» **WHAT YOU NEED TO DO**
Take from the entries below the stretch from the line with "purple square: (71, 177) -> (43, 154), moved" through the line with "brown rectangle: (80, 112)", and return it exactly, leaving the pictures out.

» **SUPPLIED ENTRIES**
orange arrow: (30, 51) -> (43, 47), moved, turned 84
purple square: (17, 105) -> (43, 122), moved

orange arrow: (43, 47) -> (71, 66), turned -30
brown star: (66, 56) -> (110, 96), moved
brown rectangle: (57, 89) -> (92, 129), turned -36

* * *

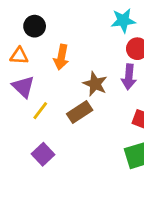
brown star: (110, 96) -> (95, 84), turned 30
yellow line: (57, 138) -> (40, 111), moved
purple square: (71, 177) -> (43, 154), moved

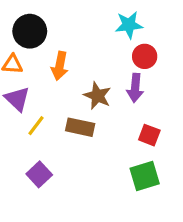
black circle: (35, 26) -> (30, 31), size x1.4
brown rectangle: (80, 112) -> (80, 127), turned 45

» **ANSWER SPACE**
purple square: (71, 177) -> (43, 154), moved

black circle: (35, 26) -> (30, 31), size x1.4
brown rectangle: (80, 112) -> (80, 127), turned 45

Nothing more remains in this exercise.